**Brief**: This exercise calls for every line of the data below with the string "PROG" in it.
--
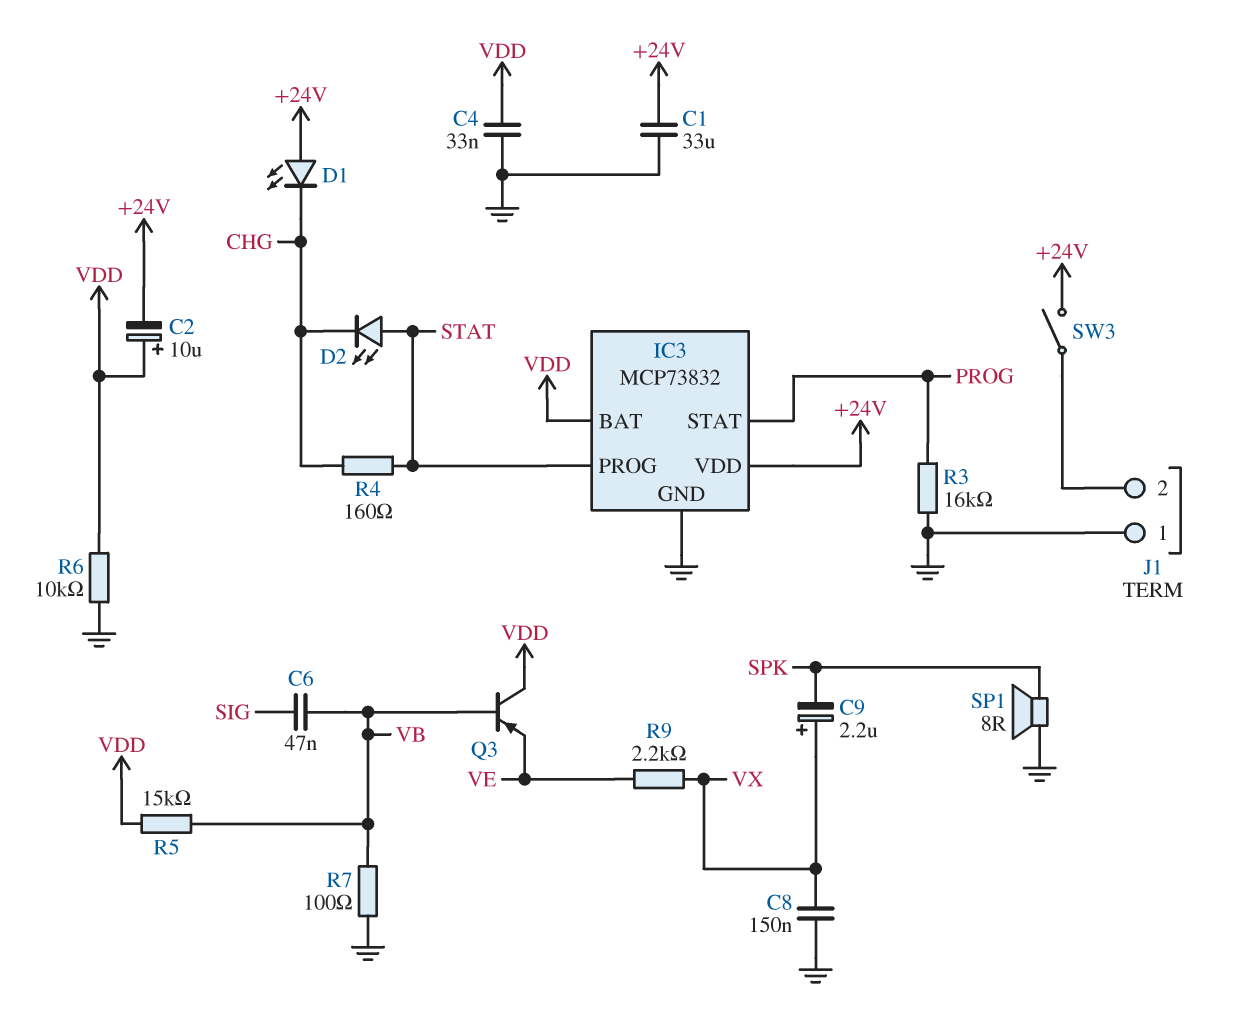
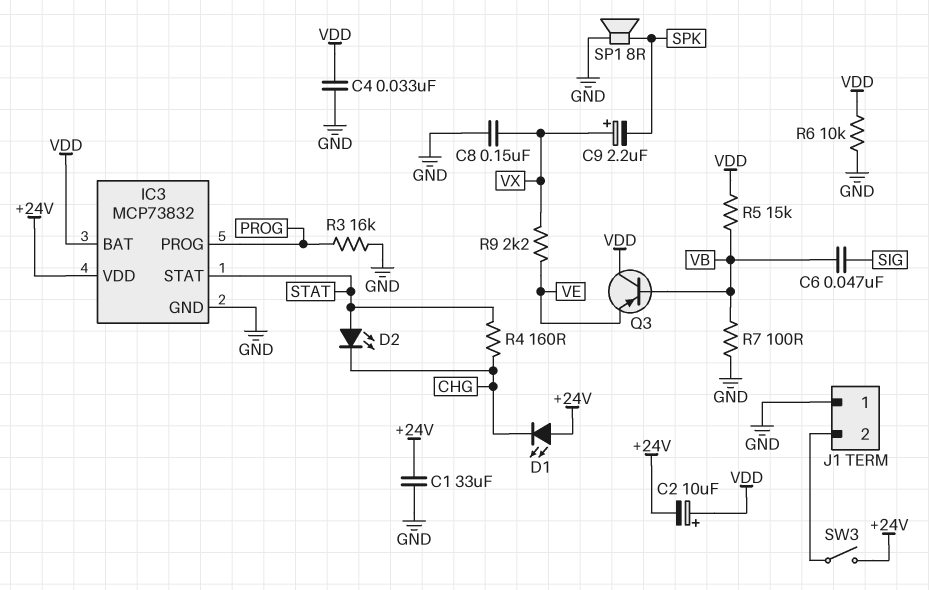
IC3 pin PROG: STAT -> PROG
IC3 pin STAT: PROG -> STAT

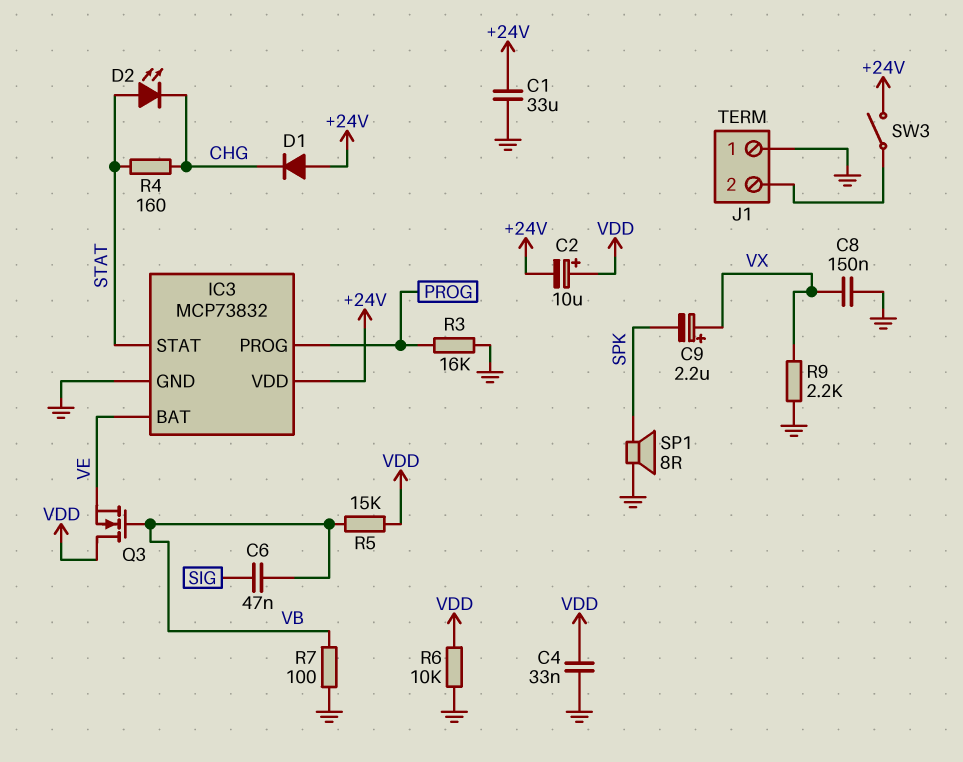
D1: LED (A +24V, K CHG) -> diode (A +24V, K CHG)
IC3 pin BAT: VDD -> VE
Q3: PNP (B VB, C VDD, E VE) -> NMOS (G VB, D VDD, S VE)
R9: 2.2k (VE, VX) -> 2.2k (GND, VX)

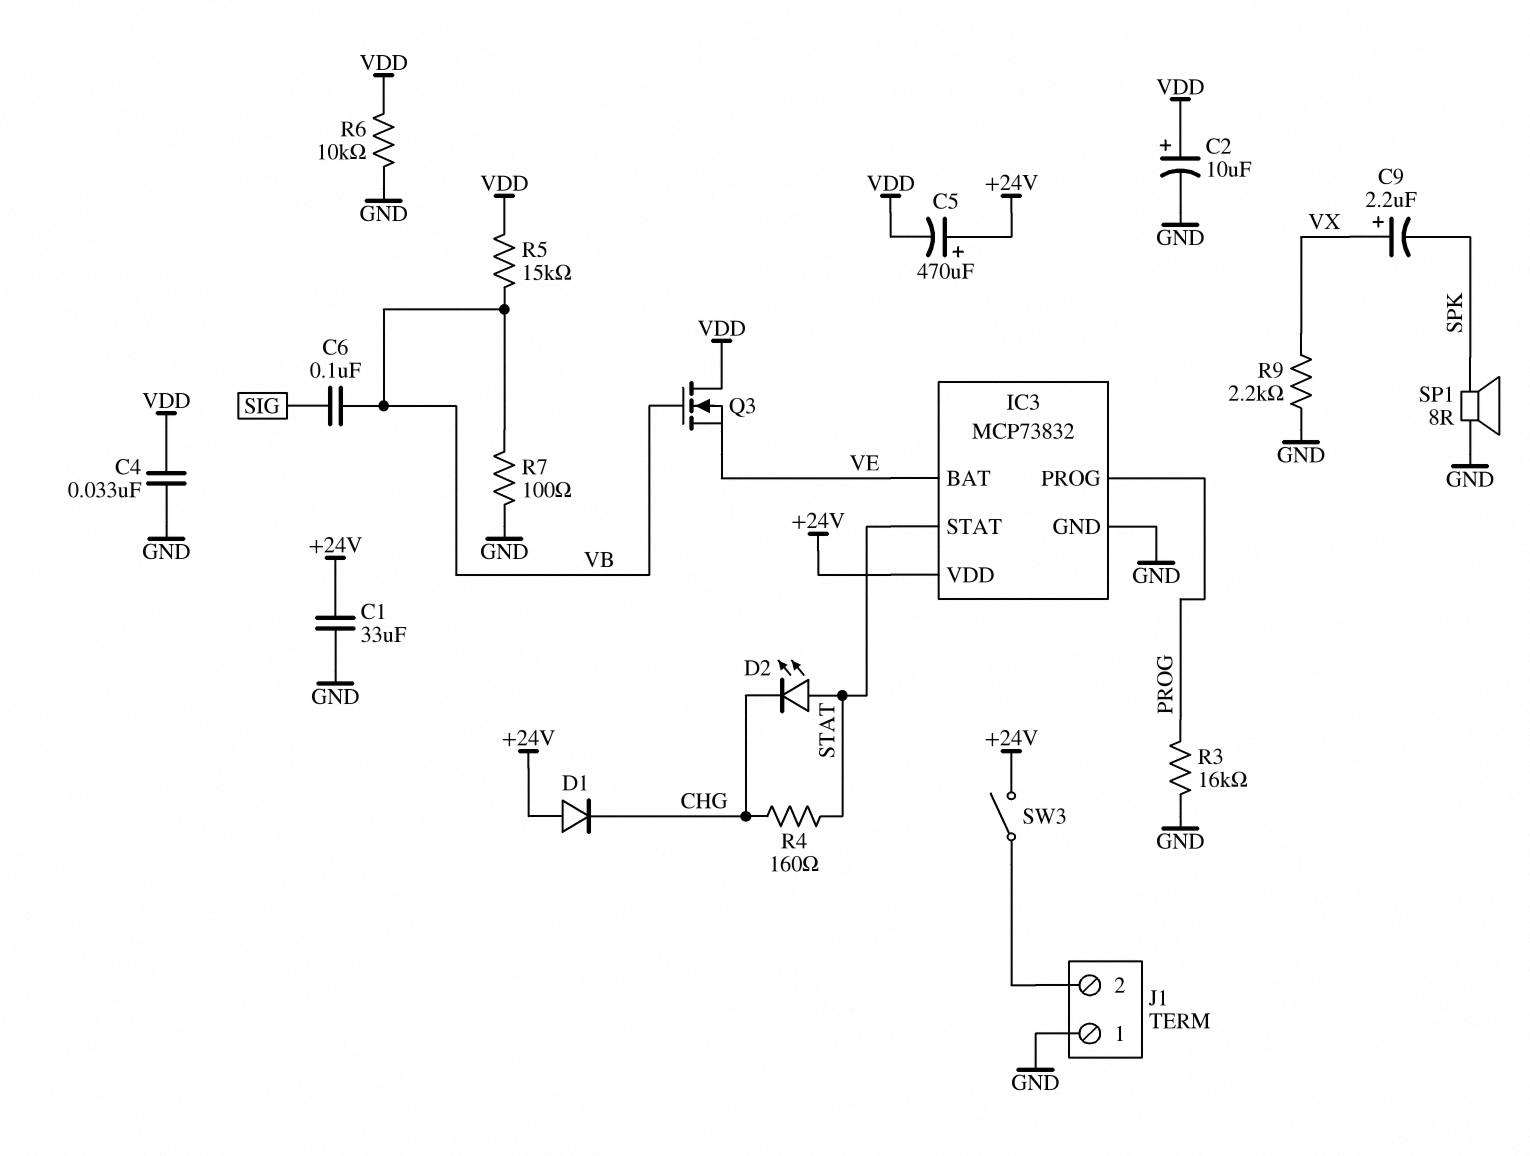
C2: 10uF (plus VDD, minus +24V) -> 10uF (plus VDD, minus GND)
C5: none -> 470uF (plus +24V, minus VDD)
C6: 47nF (SIG, VB) -> 100nF (SIG, VB)
C8: 150nF (GND, VX) -> none

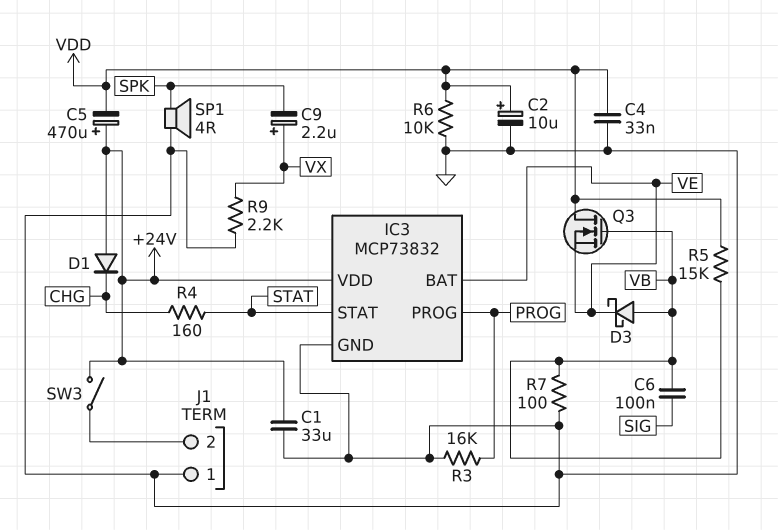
D2: LED (A STAT, K CHG) -> none
D3: none -> schottky (A VB, K VE)
SP1: speaker 8R (GND, SPK) -> speaker 4R (GND, SPK)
--
**Written reply**:
IC3 pin PROG: STAT -> PROG
IC3 pin STAT: PROG -> STAT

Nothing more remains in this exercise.